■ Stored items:
:::

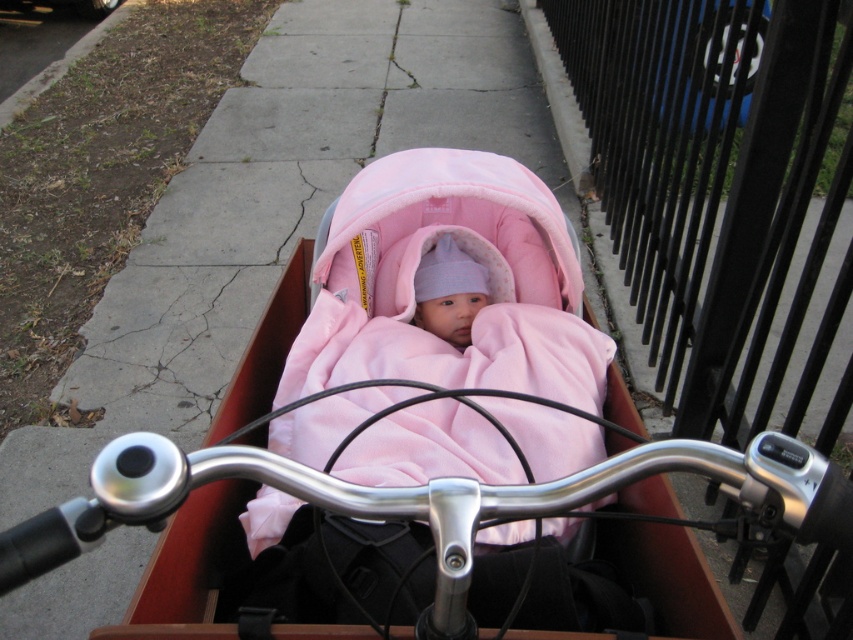
Between matte pink fabric baby carriage at center and polished silver handlebars at center, which one appears on the right side from the viewer's perspective?

From the viewer's perspective, matte pink fabric baby carriage at center appears more on the right side.

Between matte pink fabric baby carriage at center and polished silver handlebars at center, which one appears on the left side from the viewer's perspective?

From the viewer's perspective, polished silver handlebars at center appears more on the left side.

Which is in front, point (398, 173) or point (451, 509)?

Point (451, 509) is in front.

Locate an element on the screen. The width and height of the screenshot is (853, 640). matte pink fabric baby carriage at center is located at coordinates (476, 291).

Is point (404, 282) in front of point (424, 257)?

That is True.

Between point (537, 408) and point (434, 324), which one is positioned in front?

Positioned in front is point (537, 408).

At what (x,y) coordinates should I click in order to perform the action: click on matte pink fabric baby carriage at center. Please return your answer as a coordinate pair (x, y). The width and height of the screenshot is (853, 640). Looking at the image, I should click on (476, 291).

Is polished silver handlebars at center closer to camera compared to pink fleece baby at center?

Yes, it is in front of pink fleece baby at center.

Is point (392, 497) closer to viewer compared to point (434, 288)?

Yes, it is.

Which is in front, point (233, 476) or point (428, 259)?

Point (233, 476)

Locate an element on the screen. Image resolution: width=853 pixels, height=640 pixels. polished silver handlebars at center is located at coordinates (425, 500).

:::

■ Exercise description:
Update the records above by replacing every occurrence of "baby carriage" with "stroller" and leaving all other text unchanged. Omit the pictures from your answer.

■ Reply to the exercise:
Between matte pink fabric stroller at center and polished silver handlebars at center, which one appears on the right side from the viewer's perspective?

From the viewer's perspective, matte pink fabric stroller at center appears more on the right side.

Between matte pink fabric stroller at center and polished silver handlebars at center, which one appears on the left side from the viewer's perspective?

From the viewer's perspective, polished silver handlebars at center appears more on the left side.

Which is in front, point (398, 173) or point (451, 509)?

Point (451, 509) is in front.

Locate an element on the screen. The width and height of the screenshot is (853, 640). matte pink fabric stroller at center is located at coordinates (476, 291).

Is point (404, 282) in front of point (424, 257)?

That is True.

Between point (537, 408) and point (434, 324), which one is positioned in front?

Positioned in front is point (537, 408).

At what (x,y) coordinates should I click in order to perform the action: click on matte pink fabric stroller at center. Please return your answer as a coordinate pair (x, y). The width and height of the screenshot is (853, 640). Looking at the image, I should click on (476, 291).

Is polished silver handlebars at center closer to camera compared to pink fleece baby at center?

Yes, it is in front of pink fleece baby at center.

Is point (392, 497) closer to viewer compared to point (434, 288)?

Yes, it is.

Which is in front, point (233, 476) or point (428, 259)?

Point (233, 476)

Locate an element on the screen. Image resolution: width=853 pixels, height=640 pixels. polished silver handlebars at center is located at coordinates (425, 500).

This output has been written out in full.